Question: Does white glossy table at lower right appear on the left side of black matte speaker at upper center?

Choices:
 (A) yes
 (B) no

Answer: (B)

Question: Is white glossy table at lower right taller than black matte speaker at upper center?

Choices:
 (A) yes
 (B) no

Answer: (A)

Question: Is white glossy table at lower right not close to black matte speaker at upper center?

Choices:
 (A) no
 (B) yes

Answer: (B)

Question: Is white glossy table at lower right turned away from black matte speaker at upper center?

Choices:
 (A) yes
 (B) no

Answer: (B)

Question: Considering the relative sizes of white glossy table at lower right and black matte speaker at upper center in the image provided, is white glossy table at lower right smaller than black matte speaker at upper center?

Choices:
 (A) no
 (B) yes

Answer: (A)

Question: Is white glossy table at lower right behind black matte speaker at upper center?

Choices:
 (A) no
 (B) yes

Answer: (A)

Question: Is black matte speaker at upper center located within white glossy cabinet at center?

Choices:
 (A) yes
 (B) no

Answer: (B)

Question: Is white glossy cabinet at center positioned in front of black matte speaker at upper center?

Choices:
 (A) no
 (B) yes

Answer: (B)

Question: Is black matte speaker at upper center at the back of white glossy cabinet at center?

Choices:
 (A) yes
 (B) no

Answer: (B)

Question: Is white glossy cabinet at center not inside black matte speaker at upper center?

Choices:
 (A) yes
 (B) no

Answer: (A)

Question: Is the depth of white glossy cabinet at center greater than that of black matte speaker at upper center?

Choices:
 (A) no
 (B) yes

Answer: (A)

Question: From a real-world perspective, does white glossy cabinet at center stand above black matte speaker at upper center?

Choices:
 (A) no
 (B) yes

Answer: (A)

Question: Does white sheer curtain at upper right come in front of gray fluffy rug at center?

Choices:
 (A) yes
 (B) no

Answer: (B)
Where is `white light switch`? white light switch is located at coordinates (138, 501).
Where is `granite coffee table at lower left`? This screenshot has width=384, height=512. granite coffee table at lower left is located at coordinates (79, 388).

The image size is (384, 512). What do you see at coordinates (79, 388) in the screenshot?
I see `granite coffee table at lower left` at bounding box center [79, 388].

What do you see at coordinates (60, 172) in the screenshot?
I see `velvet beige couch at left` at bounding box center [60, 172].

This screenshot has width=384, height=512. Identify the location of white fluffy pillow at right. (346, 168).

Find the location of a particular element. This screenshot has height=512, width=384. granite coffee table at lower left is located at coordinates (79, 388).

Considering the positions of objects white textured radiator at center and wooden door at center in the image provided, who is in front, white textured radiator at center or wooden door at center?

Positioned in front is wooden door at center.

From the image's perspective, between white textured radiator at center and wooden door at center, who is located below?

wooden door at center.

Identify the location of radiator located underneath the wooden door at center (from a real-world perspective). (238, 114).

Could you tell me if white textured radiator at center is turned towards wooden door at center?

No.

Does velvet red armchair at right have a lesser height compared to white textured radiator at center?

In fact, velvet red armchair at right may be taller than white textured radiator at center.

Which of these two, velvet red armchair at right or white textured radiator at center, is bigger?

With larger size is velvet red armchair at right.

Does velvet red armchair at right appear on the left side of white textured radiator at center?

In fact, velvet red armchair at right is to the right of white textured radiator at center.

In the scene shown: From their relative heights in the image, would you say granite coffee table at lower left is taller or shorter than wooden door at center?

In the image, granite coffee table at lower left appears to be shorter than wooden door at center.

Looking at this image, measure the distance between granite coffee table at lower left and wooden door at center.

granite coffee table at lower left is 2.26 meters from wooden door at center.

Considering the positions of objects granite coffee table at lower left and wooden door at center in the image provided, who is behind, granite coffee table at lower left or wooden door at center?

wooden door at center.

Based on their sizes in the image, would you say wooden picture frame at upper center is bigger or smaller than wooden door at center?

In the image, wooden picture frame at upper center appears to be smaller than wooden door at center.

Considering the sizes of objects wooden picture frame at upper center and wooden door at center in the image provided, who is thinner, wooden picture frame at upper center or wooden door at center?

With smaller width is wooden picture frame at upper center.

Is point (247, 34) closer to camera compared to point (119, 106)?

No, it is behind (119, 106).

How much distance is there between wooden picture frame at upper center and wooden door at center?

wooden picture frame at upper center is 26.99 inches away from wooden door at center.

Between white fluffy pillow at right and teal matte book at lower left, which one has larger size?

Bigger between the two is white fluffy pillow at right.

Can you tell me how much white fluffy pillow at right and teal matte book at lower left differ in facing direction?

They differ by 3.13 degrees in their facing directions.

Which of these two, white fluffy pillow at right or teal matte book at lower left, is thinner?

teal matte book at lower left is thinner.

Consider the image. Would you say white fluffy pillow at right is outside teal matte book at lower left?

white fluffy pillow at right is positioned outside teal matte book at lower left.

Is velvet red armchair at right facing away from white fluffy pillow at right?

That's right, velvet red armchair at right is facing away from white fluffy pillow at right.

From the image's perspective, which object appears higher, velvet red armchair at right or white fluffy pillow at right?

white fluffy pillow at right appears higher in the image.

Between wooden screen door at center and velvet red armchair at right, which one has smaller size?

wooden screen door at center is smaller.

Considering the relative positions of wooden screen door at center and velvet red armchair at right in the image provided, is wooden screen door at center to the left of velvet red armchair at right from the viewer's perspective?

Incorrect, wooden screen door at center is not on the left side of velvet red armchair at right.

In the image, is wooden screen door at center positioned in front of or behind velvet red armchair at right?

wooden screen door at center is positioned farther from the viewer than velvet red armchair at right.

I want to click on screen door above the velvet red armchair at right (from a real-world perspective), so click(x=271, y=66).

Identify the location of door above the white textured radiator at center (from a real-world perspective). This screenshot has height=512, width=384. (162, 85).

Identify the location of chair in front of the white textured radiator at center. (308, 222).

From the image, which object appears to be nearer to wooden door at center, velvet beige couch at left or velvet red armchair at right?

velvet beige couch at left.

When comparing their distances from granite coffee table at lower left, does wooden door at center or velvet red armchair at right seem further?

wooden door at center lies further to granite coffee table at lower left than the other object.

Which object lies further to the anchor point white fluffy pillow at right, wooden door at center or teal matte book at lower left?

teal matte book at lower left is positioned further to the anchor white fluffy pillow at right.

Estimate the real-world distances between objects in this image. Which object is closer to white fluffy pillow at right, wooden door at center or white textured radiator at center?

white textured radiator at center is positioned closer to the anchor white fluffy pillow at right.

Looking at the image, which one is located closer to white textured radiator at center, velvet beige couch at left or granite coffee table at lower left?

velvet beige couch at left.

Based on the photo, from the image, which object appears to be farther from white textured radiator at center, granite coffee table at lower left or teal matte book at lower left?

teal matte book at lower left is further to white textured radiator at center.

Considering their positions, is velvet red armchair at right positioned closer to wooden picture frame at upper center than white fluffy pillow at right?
○ ○ ○
__Task directions__. Format these lines as a numbered list, leaving out the blank lines.

__Task result__.
1. Question: Does white glossy table at lower right appear on the left side of black matte speaker at upper center?
2. Choices:
3.  (A) yes
4.  (B) no
5. Answer: (B)
6. Question: Is white glossy table at lower right taller than black matte speaker at upper center?
7. Choices:
8.  (A) yes
9.  (B) no
10. Answer: (A)
11. Question: Is white glossy table at lower right not close to black matte speaker at upper center?
12. Choices:
13.  (A) no
14.  (B) yes
15. Answer: (B)
16. Question: Is white glossy table at lower right turned away from black matte speaker at upper center?
17. Choices:
18.  (A) yes
19.  (B) no
20. Answer: (B)
21. Question: Considering the relative sizes of white glossy table at lower right and black matte speaker at upper center in the image provided, is white glossy table at lower right smaller than black matte speaker at upper center?
22. Choices:
23.  (A) no
24.  (B) yes
25. Answer: (A)
26. Question: Is white glossy table at lower right behind black matte speaker at upper center?
27. Choices:
28.  (A) no
29.  (B) yes
30. Answer: (A)
31. Question: Is black matte speaker at upper center located within white glossy cabinet at center?
32. Choices:
33.  (A) yes
34.  (B) no
35. Answer: (B)
36. Question: Is white glossy cabinet at center positioned in front of black matte speaker at upper center?
37. Choices:
38.  (A) no
39.  (B) yes
40. Answer: (B)
41. Question: Is black matte speaker at upper center at the back of white glossy cabinet at center?
42. Choices:
43.  (A) yes
44.  (B) no
45. Answer: (B)
46. Question: Is white glossy cabinet at center not inside black matte speaker at upper center?
47. Choices:
48.  (A) yes
49.  (B) no
50. Answer: (A)
51. Question: Is the depth of white glossy cabinet at center greater than that of black matte speaker at upper center?
52. Choices:
53.  (A) no
54.  (B) yes
55. Answer: (A)
56. Question: From a real-world perspective, does white glossy cabinet at center stand above black matte speaker at upper center?
57. Choices:
58.  (A) no
59.  (B) yes
60. Answer: (A)
61. Question: Does white sheer curtain at upper right come in front of gray fluffy rug at center?
62. Choices:
63.  (A) yes
64.  (B) no
65. Answer: (B)
66. Where is `white light switch`? white light switch is located at coordinates (138, 501).
67. Where is `granite coffee table at lower left`? This screenshot has width=384, height=512. granite coffee table at lower left is located at coordinates (79, 388).
68. The image size is (384, 512). What do you see at coordinates (79, 388) in the screenshot?
69. I see `granite coffee table at lower left` at bounding box center [79, 388].
70. What do you see at coordinates (60, 172) in the screenshot?
71. I see `velvet beige couch at left` at bounding box center [60, 172].
72. This screenshot has width=384, height=512. Identify the location of white fluffy pillow at right. (346, 168).
73. Find the location of a particular element. This screenshot has height=512, width=384. granite coffee table at lower left is located at coordinates (79, 388).
74. Considering the positions of objects white textured radiator at center and wooden door at center in the image provided, who is in front, white textured radiator at center or wooden door at center?
75. Positioned in front is wooden door at center.
76. From the image's perspective, between white textured radiator at center and wooden door at center, who is located below?
77. wooden door at center.
78. Identify the location of radiator located underneath the wooden door at center (from a real-world perspective). (238, 114).
79. Could you tell me if white textured radiator at center is turned towards wooden door at center?
80. No.
81. Does velvet red armchair at right have a lesser height compared to white textured radiator at center?
82. In fact, velvet red armchair at right may be taller than white textured radiator at center.
83. Which of these two, velvet red armchair at right or white textured radiator at center, is bigger?
84. With larger size is velvet red armchair at right.
85. Does velvet red armchair at right appear on the left side of white textured radiator at center?
86. In fact, velvet red armchair at right is to the right of white textured radiator at center.
87. In the scene shown: From their relative heights in the image, would you say granite coffee table at lower left is taller or shorter than wooden door at center?
88. In the image, granite coffee table at lower left appears to be shorter than wooden door at center.
89. Looking at this image, measure the distance between granite coffee table at lower left and wooden door at center.
90. granite coffee table at lower left is 2.26 meters from wooden door at center.
91. Considering the positions of objects granite coffee table at lower left and wooden door at center in the image provided, who is behind, granite coffee table at lower left or wooden door at center?
92. wooden door at center.
93. Based on their sizes in the image, would you say wooden picture frame at upper center is bigger or smaller than wooden door at center?
94. In the image, wooden picture frame at upper center appears to be smaller than wooden door at center.
95. Considering the sizes of objects wooden picture frame at upper center and wooden door at center in the image provided, who is thinner, wooden picture frame at upper center or wooden door at center?
96. With smaller width is wooden picture frame at upper center.
97. Is point (247, 34) closer to camera compared to point (119, 106)?
98. No, it is behind (119, 106).
99. How much distance is there between wooden picture frame at upper center and wooden door at center?
100. wooden picture frame at upper center is 26.99 inches away from wooden door at center.
101. Between white fluffy pillow at right and teal matte book at lower left, which one has larger size?
102. Bigger between the two is white fluffy pillow at right.
103. Can you tell me how much white fluffy pillow at right and teal matte book at lower left differ in facing direction?
104. They differ by 3.13 degrees in their facing directions.
105. Which of these two, white fluffy pillow at right or teal matte book at lower left, is thinner?
106. teal matte book at lower left is thinner.
107. Consider the image. Would you say white fluffy pillow at right is outside teal matte book at lower left?
108. white fluffy pillow at right is positioned outside teal matte book at lower left.
109. Is velvet red armchair at right facing away from white fluffy pillow at right?
110. That's right, velvet red armchair at right is facing away from white fluffy pillow at right.
111. From the image's perspective, which object appears higher, velvet red armchair at right or white fluffy pillow at right?
112. white fluffy pillow at right appears higher in the image.
113. Between wooden screen door at center and velvet red armchair at right, which one has smaller size?
114. wooden screen door at center is smaller.
115. Considering the relative positions of wooden screen door at center and velvet red armchair at right in the image provided, is wooden screen door at center to the left of velvet red armchair at right from the viewer's perspective?
116. Incorrect, wooden screen door at center is not on the left side of velvet red armchair at right.
117. In the image, is wooden screen door at center positioned in front of or behind velvet red armchair at right?
118. wooden screen door at center is positioned farther from the viewer than velvet red armchair at right.
119. I want to click on screen door above the velvet red armchair at right (from a real-world perspective), so click(x=271, y=66).
120. Identify the location of door above the white textured radiator at center (from a real-world perspective). This screenshot has height=512, width=384. (162, 85).
121. Identify the location of chair in front of the white textured radiator at center. (308, 222).
122. From the image, which object appears to be nearer to wooden door at center, velvet beige couch at left or velvet red armchair at right?
123. velvet beige couch at left.
124. When comparing their distances from granite coffee table at lower left, does wooden door at center or velvet red armchair at right seem further?
125. wooden door at center lies further to granite coffee table at lower left than the other object.
126. Which object lies further to the anchor point white fluffy pillow at right, wooden door at center or teal matte book at lower left?
127. teal matte book at lower left is positioned further to the anchor white fluffy pillow at right.
128. Estimate the real-world distances between objects in this image. Which object is closer to white fluffy pillow at right, wooden door at center or white textured radiator at center?
129. white textured radiator at center is positioned closer to the anchor white fluffy pillow at right.
130. Looking at the image, which one is located closer to white textured radiator at center, velvet beige couch at left or granite coffee table at lower left?
131. velvet beige couch at left.
132. Based on the photo, from the image, which object appears to be farther from white textured radiator at center, granite coffee table at lower left or teal matte book at lower left?
133. teal matte book at lower left is further to white textured radiator at center.
134. Considering their positions, is velvet red armchair at right positioned closer to wooden picture frame at upper center than white fluffy pillow at right?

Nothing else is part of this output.